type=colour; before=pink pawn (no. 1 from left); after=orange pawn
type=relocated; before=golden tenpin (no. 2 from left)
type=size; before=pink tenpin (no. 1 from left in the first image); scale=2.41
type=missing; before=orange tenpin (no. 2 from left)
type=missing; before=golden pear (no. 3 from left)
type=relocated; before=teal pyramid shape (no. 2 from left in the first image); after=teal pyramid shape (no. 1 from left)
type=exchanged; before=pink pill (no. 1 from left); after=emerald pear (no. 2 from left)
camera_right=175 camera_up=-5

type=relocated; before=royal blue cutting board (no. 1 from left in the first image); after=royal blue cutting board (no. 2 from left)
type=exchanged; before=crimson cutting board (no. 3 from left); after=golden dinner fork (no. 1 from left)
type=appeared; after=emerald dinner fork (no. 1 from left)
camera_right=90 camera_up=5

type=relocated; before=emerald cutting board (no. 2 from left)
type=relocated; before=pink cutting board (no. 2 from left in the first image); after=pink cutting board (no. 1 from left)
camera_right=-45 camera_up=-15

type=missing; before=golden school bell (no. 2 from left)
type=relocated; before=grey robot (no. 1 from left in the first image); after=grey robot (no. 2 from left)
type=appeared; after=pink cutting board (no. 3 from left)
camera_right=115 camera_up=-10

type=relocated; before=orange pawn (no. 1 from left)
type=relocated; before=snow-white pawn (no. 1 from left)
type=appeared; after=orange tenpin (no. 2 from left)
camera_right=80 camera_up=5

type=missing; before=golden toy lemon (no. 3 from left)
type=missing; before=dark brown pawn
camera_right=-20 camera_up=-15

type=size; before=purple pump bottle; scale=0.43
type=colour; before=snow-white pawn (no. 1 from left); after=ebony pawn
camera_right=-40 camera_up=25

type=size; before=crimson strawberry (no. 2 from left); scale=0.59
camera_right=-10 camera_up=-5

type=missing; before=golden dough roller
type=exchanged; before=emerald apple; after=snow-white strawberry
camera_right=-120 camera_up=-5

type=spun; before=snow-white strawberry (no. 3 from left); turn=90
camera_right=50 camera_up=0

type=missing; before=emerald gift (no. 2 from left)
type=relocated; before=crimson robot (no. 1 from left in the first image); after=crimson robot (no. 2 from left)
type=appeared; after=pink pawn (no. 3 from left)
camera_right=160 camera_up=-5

* YOUR ASSIGNMENT
Please give back, exactly as it stands above, the stretch from the line with "type=size; before=pink tenpin" through the line with "type=exchanged; before=pink pill", and no line outside it.

* PROBLEM SOLUTION
type=size; before=pink tenpin (no. 1 from left in the first image); scale=2.41
type=missing; before=orange tenpin (no. 2 from left)
type=missing; before=golden pear (no. 3 from left)
type=relocated; before=teal pyramid shape (no. 2 from left in the first image); after=teal pyramid shape (no. 1 from left)
type=exchanged; before=pink pill (no. 1 from left); after=emerald pear (no. 2 from left)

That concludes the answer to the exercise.